● WHAT YOU HAVE TO DO
Repeat the lines below exactly as written, please, from the line with "red toothbrush [280,250,342,362]" to the line with "none -> orange box [641,476,761,590]", both lines included, and no others.

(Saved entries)
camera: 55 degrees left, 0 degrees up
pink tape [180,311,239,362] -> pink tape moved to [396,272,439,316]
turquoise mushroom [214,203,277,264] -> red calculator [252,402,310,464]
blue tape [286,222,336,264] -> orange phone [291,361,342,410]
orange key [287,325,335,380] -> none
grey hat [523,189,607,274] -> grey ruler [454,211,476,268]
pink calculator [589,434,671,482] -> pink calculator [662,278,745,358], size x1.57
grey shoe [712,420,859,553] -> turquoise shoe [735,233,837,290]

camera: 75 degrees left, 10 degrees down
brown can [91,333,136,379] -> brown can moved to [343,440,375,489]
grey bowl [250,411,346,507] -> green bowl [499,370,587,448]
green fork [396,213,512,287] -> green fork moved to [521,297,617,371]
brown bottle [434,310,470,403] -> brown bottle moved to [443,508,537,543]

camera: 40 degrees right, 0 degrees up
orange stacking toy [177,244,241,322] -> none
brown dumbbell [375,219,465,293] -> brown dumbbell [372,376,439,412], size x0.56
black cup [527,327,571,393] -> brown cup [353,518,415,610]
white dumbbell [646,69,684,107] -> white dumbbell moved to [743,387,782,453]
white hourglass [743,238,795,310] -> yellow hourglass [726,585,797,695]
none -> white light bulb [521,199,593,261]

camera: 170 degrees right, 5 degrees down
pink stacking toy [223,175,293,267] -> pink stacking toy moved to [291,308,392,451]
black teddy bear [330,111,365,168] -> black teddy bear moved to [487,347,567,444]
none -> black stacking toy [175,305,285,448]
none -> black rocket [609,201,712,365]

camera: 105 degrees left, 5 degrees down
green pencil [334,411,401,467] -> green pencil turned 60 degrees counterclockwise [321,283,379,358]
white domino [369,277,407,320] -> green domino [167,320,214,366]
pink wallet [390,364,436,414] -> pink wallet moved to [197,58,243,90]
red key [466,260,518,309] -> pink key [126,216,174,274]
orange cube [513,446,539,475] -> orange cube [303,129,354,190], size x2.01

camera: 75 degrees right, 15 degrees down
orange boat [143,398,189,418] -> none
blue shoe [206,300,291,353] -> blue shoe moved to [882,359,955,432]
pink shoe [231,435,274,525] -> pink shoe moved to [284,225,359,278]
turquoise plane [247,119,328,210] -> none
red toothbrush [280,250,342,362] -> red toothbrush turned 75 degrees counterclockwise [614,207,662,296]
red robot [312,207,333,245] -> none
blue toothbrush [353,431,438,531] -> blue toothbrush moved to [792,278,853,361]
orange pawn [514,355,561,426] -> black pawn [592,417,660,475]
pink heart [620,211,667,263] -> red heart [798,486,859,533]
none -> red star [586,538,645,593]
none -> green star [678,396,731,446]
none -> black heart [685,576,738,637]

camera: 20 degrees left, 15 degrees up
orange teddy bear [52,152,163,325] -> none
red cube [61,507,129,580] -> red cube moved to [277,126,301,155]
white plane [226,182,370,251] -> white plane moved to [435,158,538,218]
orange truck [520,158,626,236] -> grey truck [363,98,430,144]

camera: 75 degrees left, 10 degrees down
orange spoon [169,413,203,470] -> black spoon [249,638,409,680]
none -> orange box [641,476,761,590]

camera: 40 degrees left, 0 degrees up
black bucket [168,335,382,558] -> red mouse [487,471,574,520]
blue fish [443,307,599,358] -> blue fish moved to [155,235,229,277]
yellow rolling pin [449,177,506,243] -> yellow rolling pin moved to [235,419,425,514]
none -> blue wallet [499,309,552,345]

● ANSWER SECTION
red toothbrush [280,250,342,362] -> red toothbrush turned 75 degrees counterclockwise [614,207,662,296]
red robot [312,207,333,245] -> none
blue toothbrush [353,431,438,531] -> blue toothbrush moved to [792,278,853,361]
orange pawn [514,355,561,426] -> black pawn [592,417,660,475]
pink heart [620,211,667,263] -> red heart [798,486,859,533]
none -> red star [586,538,645,593]
none -> green star [678,396,731,446]
none -> black heart [685,576,738,637]

camera: 20 degrees left, 15 degrees up
orange teddy bear [52,152,163,325] -> none
red cube [61,507,129,580] -> red cube moved to [277,126,301,155]
white plane [226,182,370,251] -> white plane moved to [435,158,538,218]
orange truck [520,158,626,236] -> grey truck [363,98,430,144]

camera: 75 degrees left, 10 degrees down
orange spoon [169,413,203,470] -> black spoon [249,638,409,680]
none -> orange box [641,476,761,590]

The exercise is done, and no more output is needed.